YOUR INSTRUCTIONS :: Write out every line of the data below, changing nothing.
─── DATA FOR THIS TASK
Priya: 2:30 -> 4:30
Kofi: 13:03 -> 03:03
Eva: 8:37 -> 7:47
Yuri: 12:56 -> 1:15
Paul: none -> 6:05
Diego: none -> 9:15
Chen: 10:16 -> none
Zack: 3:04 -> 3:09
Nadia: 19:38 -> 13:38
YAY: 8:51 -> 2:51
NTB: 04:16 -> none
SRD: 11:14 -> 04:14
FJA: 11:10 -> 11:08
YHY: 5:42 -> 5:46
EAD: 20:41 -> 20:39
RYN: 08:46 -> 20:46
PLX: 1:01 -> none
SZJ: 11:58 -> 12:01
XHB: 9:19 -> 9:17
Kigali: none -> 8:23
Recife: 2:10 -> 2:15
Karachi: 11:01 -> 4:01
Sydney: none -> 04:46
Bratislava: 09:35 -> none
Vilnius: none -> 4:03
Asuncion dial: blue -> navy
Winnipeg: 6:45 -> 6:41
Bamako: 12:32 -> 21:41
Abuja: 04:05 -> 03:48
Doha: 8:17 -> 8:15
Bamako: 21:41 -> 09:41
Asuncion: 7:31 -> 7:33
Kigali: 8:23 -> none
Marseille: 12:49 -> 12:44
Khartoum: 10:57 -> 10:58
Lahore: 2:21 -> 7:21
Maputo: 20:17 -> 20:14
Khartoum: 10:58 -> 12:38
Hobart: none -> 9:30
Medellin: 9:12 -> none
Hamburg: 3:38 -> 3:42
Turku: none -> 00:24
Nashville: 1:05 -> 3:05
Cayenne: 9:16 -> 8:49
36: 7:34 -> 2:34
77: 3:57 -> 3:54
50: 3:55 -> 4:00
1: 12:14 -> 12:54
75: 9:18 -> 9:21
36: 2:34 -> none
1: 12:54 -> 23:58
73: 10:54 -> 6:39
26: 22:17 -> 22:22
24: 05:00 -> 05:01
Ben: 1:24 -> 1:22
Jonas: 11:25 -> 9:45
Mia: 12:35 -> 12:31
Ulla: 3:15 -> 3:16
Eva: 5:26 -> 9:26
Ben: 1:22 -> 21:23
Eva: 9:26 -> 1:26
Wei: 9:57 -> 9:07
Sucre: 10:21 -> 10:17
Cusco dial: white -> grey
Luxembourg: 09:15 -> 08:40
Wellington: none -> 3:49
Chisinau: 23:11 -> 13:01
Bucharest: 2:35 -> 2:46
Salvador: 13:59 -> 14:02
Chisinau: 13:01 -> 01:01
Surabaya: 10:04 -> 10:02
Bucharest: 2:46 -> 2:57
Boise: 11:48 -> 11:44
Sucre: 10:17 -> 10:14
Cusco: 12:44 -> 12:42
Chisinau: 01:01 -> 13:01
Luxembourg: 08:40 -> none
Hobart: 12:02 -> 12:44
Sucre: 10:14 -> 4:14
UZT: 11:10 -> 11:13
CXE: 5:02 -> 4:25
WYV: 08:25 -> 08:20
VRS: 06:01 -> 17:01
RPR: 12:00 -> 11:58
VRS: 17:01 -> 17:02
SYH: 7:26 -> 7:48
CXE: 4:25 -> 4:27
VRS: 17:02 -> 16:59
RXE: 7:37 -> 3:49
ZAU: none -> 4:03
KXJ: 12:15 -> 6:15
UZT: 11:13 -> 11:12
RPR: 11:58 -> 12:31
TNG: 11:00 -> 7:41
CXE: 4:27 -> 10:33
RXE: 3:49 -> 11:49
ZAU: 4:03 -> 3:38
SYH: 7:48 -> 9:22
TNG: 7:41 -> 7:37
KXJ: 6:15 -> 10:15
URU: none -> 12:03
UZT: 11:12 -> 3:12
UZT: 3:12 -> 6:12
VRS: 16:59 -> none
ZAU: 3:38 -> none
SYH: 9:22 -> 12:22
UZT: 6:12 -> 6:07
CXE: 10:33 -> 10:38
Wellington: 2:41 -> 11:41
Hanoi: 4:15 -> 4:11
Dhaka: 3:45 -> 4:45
──────
SOLUTION TO THIS TASK ::
Priya: 2:30 -> 4:30
Kofi: 13:03 -> 03:03
Eva: 8:37 -> 7:47
Yuri: 12:56 -> 1:15
Paul: none -> 6:05
Diego: none -> 9:15
Chen: 10:16 -> none
Zack: 3:04 -> 3:09
Nadia: 19:38 -> 13:38
YAY: 8:51 -> 2:51
NTB: 04:16 -> none
SRD: 11:14 -> 04:14
FJA: 11:10 -> 11:08
YHY: 5:42 -> 5:46
EAD: 20:41 -> 20:39
RYN: 08:46 -> 20:46
PLX: 1:01 -> none
SZJ: 11:58 -> 12:01
XHB: 9:19 -> 9:17
Kigali: none -> 8:23
Recife: 2:10 -> 2:15
Karachi: 11:01 -> 4:01
Sydney: none -> 04:46
Bratislava: 09:35 -> none
Vilnius: none -> 4:03
Asuncion dial: blue -> navy
Winnipeg: 6:45 -> 6:41
Bamako: 12:32 -> 21:41
Abuja: 04:05 -> 03:48
Doha: 8:17 -> 8:15
Bamako: 21:41 -> 09:41
Asuncion: 7:31 -> 7:33
Kigali: 8:23 -> none
Marseille: 12:49 -> 12:44
Khartoum: 10:57 -> 10:58
Lahore: 2:21 -> 7:21
Maputo: 20:17 -> 20:14
Khartoum: 10:58 -> 12:38
Hobart: none -> 9:30
Medellin: 9:12 -> none
Hamburg: 3:38 -> 3:42
Turku: none -> 00:24
Nashville: 1:05 -> 3:05
Cayenne: 9:16 -> 8:49
36: 7:34 -> 2:34
77: 3:57 -> 3:54
50: 3:55 -> 4:00
1: 12:14 -> 12:54
75: 9:18 -> 9:21
36: 2:34 -> none
1: 12:54 -> 23:58
73: 10:54 -> 6:39
26: 22:17 -> 22:22
24: 05:00 -> 05:01
Ben: 1:24 -> 1:22
Jonas: 11:25 -> 9:45
Mia: 12:35 -> 12:31
Ulla: 3:15 -> 3:16
Eva: 5:26 -> 9:26
Ben: 1:22 -> 21:23
Eva: 9:26 -> 1:26
Wei: 9:57 -> 9:07
Sucre: 10:21 -> 10:17
Cusco dial: white -> grey
Luxembourg: 09:15 -> 08:40
Wellington: none -> 3:49
Chisinau: 23:11 -> 13:01
Bucharest: 2:35 -> 2:46
Salvador: 13:59 -> 14:02
Chisinau: 13:01 -> 01:01
Surabaya: 10:04 -> 10:02
Bucharest: 2:46 -> 2:57
Boise: 11:48 -> 11:44
Sucre: 10:17 -> 10:14
Cusco: 12:44 -> 12:42
Chisinau: 01:01 -> 13:01
Luxembourg: 08:40 -> none
Hobart: 12:02 -> 12:44
Sucre: 10:14 -> 4:14
UZT: 11:10 -> 11:13
CXE: 5:02 -> 4:25
WYV: 08:25 -> 08:20
VRS: 06:01 -> 17:01
RPR: 12:00 -> 11:58
VRS: 17:01 -> 17:02
SYH: 7:26 -> 7:48
CXE: 4:25 -> 4:27
VRS: 17:02 -> 16:59
RXE: 7:37 -> 3:49
ZAU: none -> 4:03
KXJ: 12:15 -> 6:15
UZT: 11:13 -> 11:12
RPR: 11:58 -> 12:31
TNG: 11:00 -> 7:41
CXE: 4:27 -> 10:33
RXE: 3:49 -> 11:49
ZAU: 4:03 -> 3:38
SYH: 7:48 -> 9:22
TNG: 7:41 -> 7:37
KXJ: 6:15 -> 10:15
URU: none -> 12:03
UZT: 11:12 -> 3:12
UZT: 3:12 -> 6:12
VRS: 16:59 -> none
ZAU: 3:38 -> none
SYH: 9:22 -> 12:22
UZT: 6:12 -> 6:07
CXE: 10:33 -> 10:38
Wellington: 2:41 -> 11:41
Hanoi: 4:15 -> 4:11
Dhaka: 3:45 -> 4:45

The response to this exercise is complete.